● **Assignment**:
Where the word "soap" shows up in the entries below, please copy the whole line.

● **Available data**:
▼

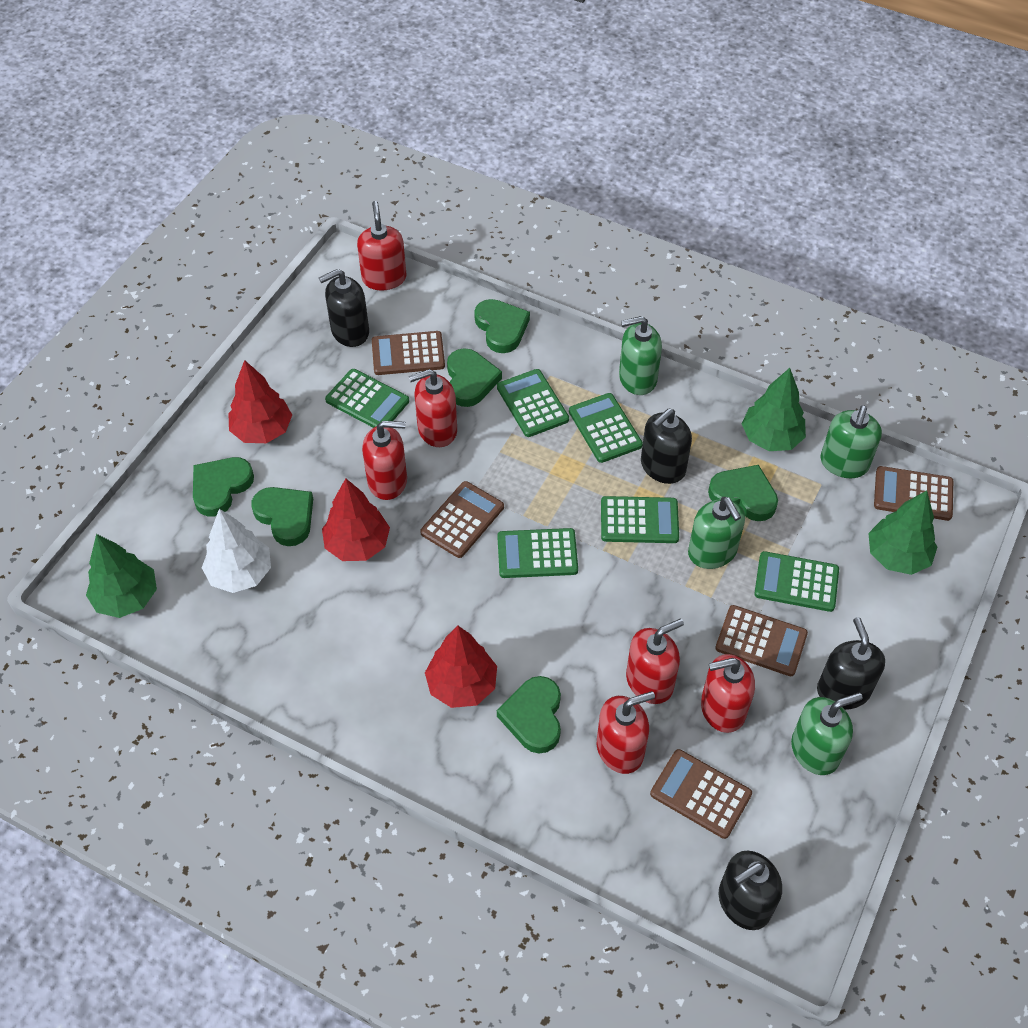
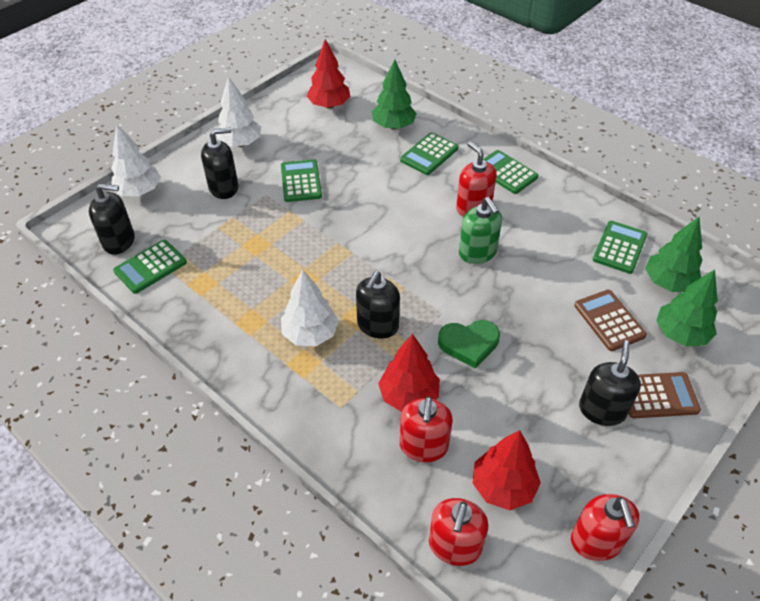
brown calculator: 5 -> 2
green calculator: 6 -> 5
green heart: 6 -> 1
green soap dispenser: 4 -> 1
red soap dispenser: 6 -> 4
white tree: 1 -> 3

▲

● **Reply**:
green soap dispenser: 4 -> 1
red soap dispenser: 6 -> 4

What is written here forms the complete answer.